**WORK ITEM**
Please look for the string "AGND" below and report every line in which it occurs.

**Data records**
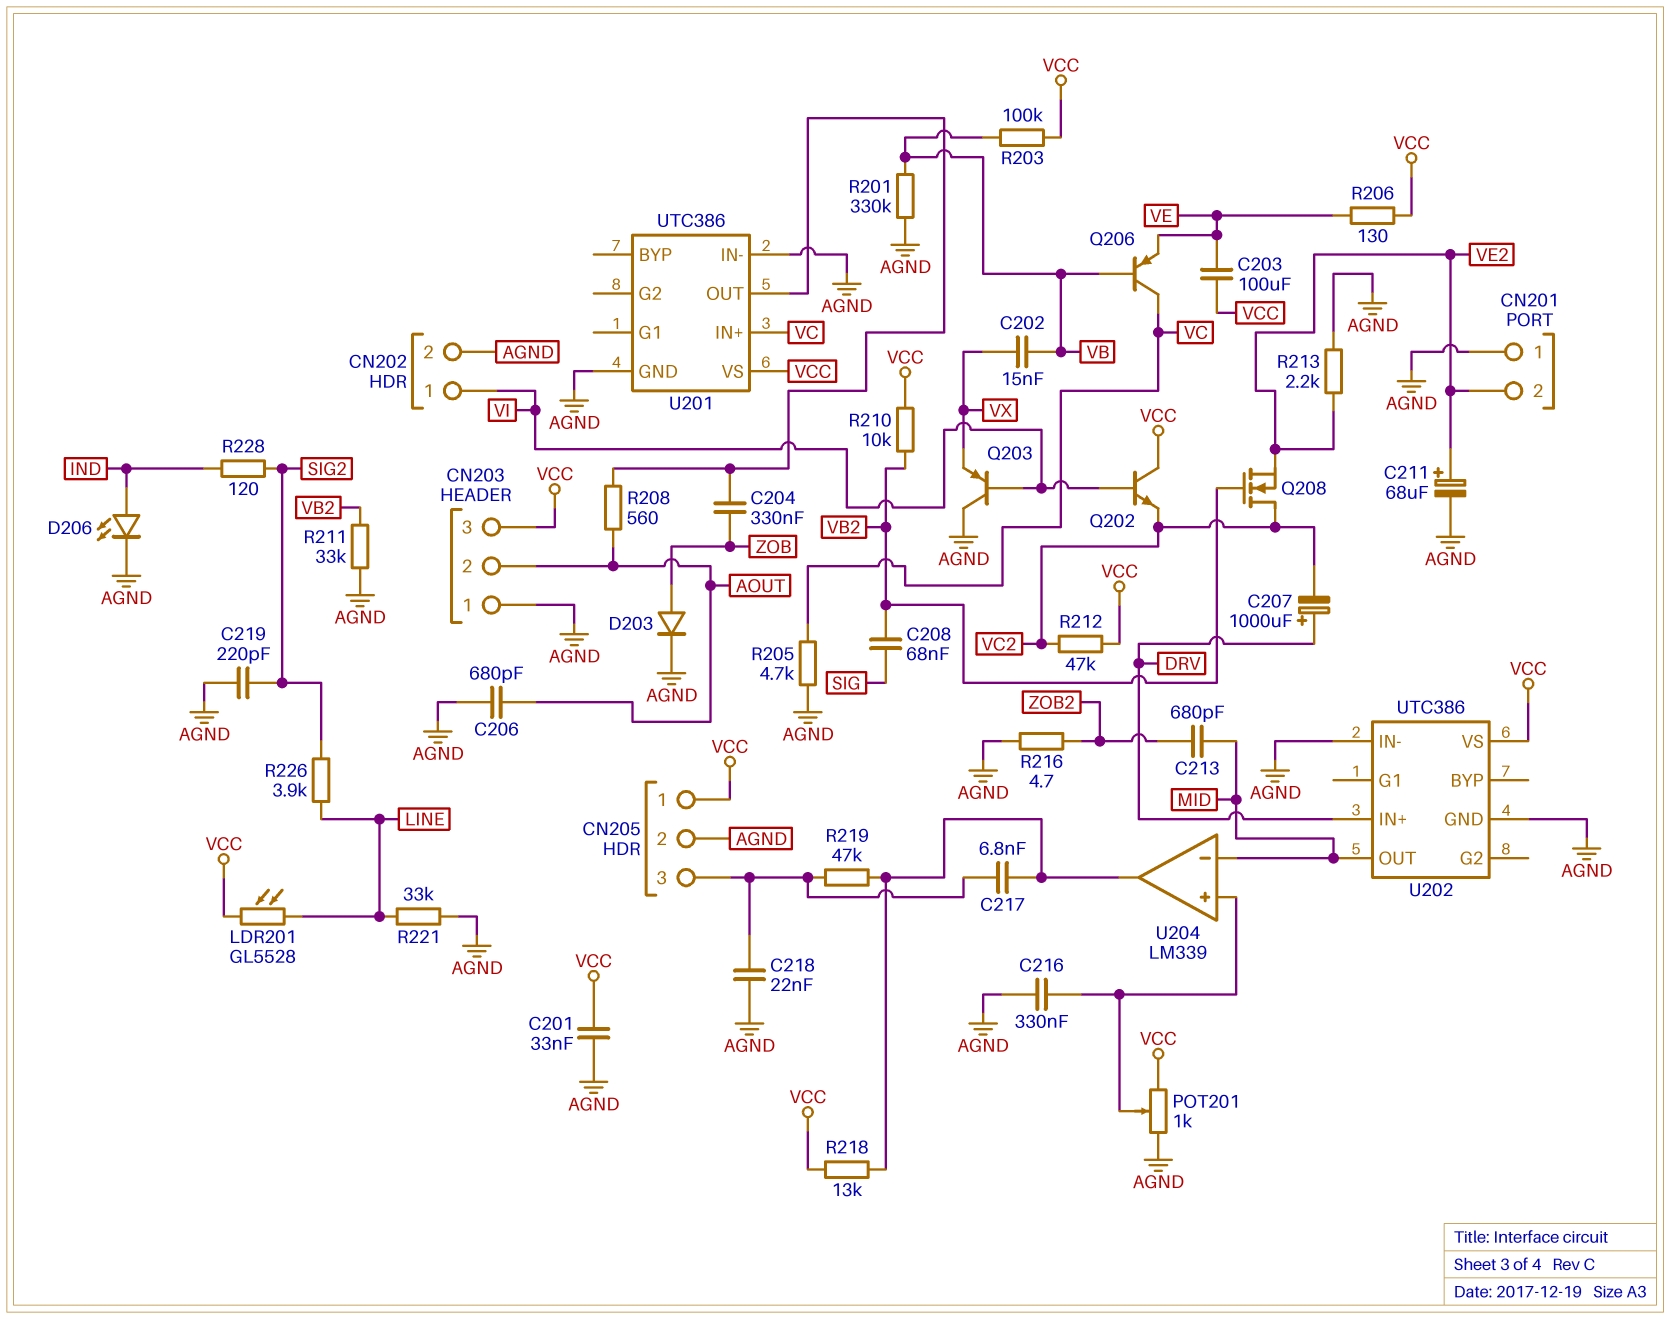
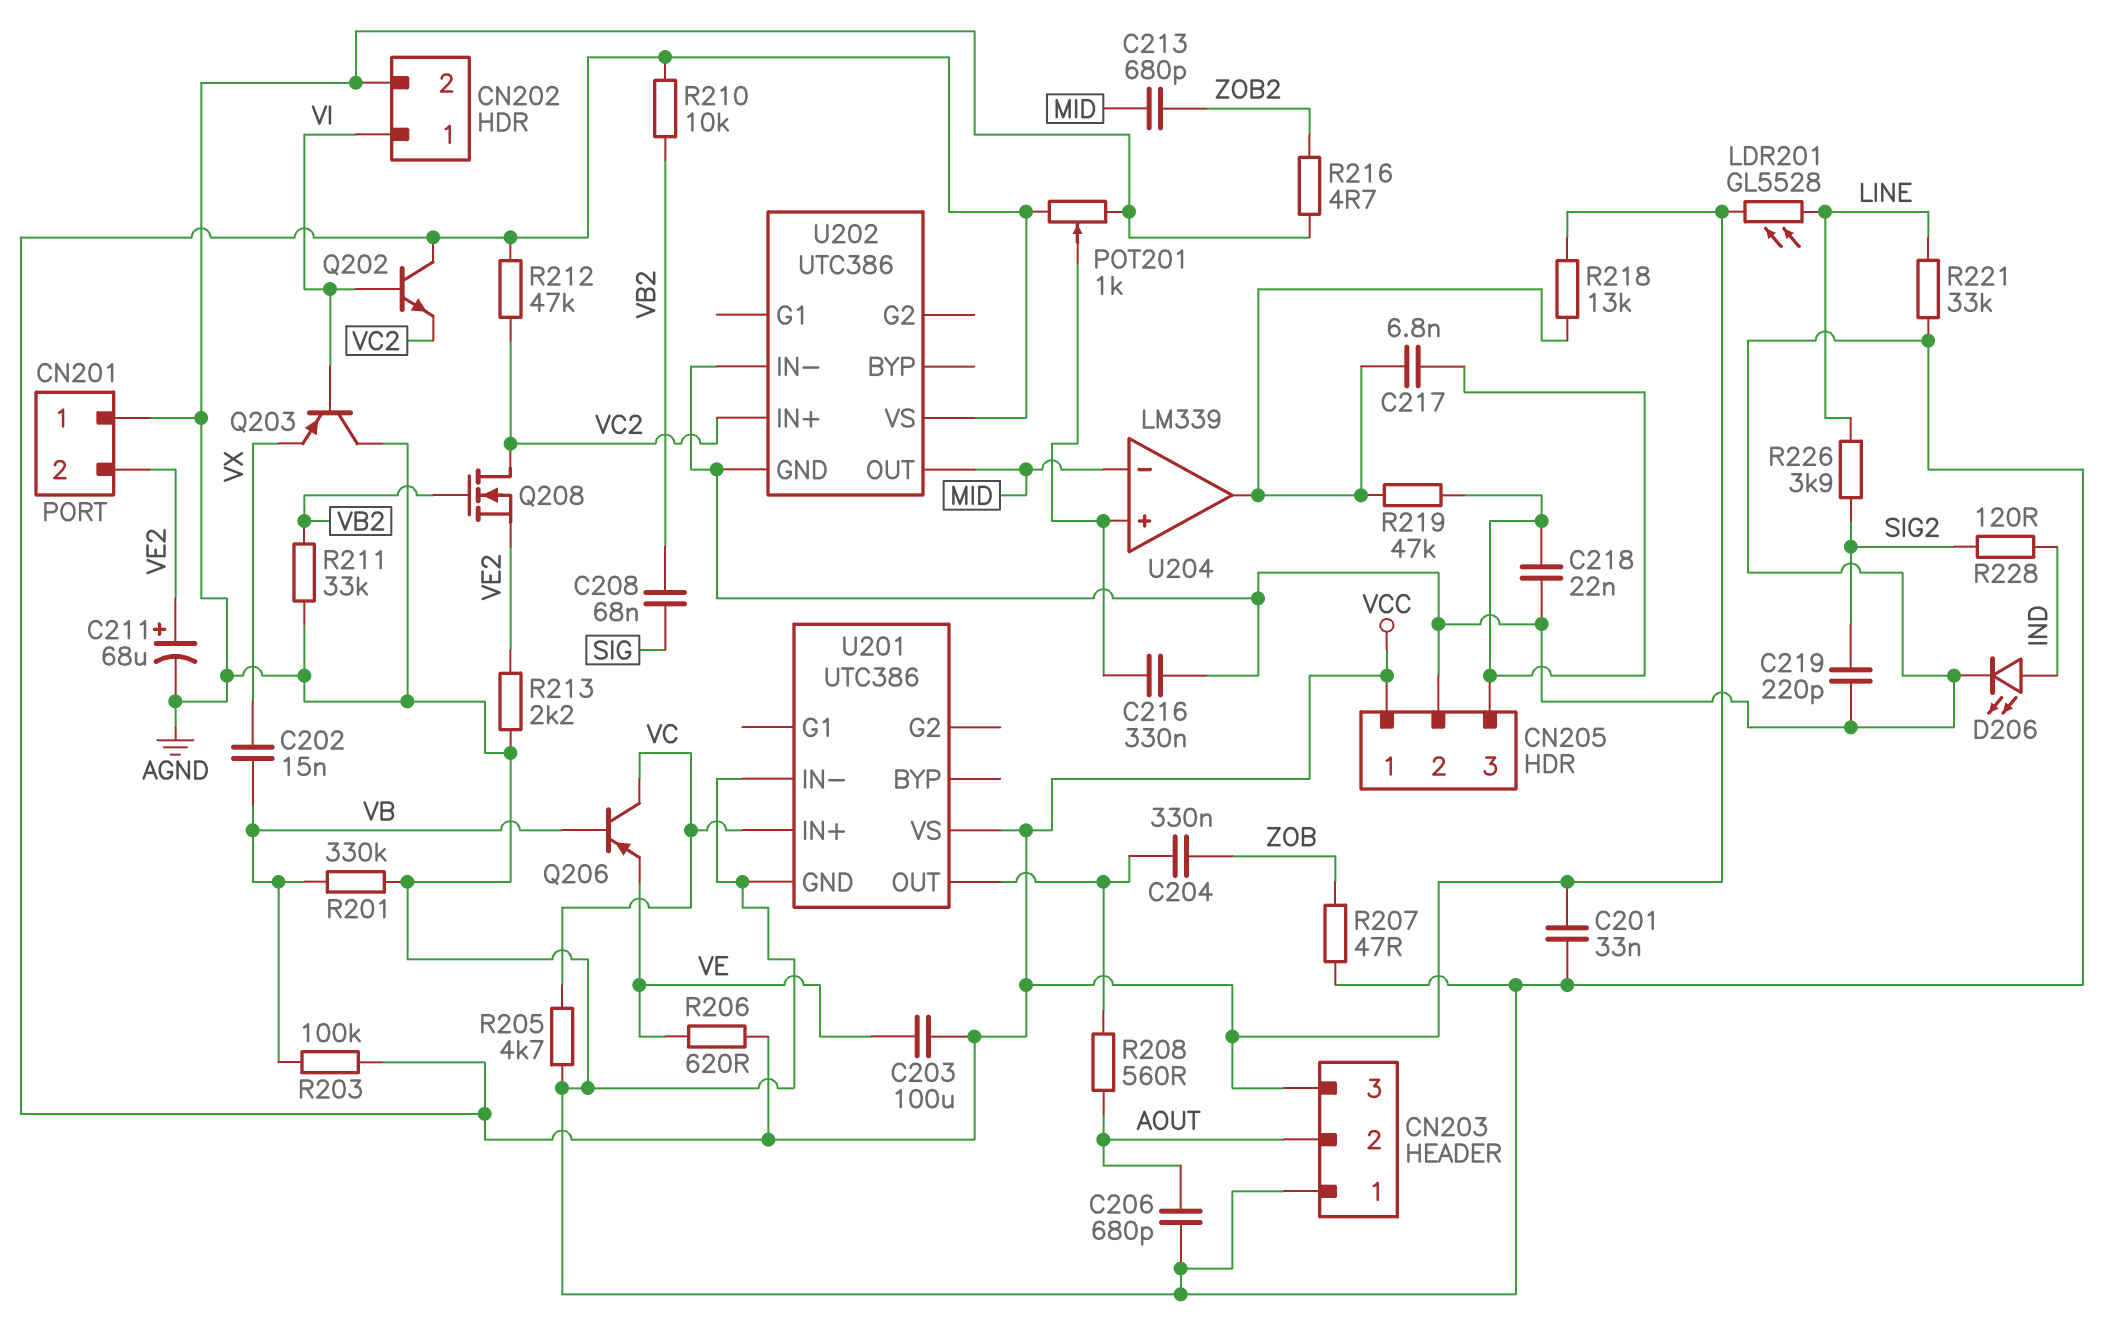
C207: 1000uF (plus DRV, minus VC2) -> none
D203: diode (A ZOB, K AGND) -> none
R206: 130 (VCC, VE) -> 620 (VCC, VE)
R207: none -> 47 (AGND, ZOB)
U202 pin IN+: DRV -> VC2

**OUTPUT OF THE TASK**
D203: diode (A ZOB, K AGND) -> none
R207: none -> 47 (AGND, ZOB)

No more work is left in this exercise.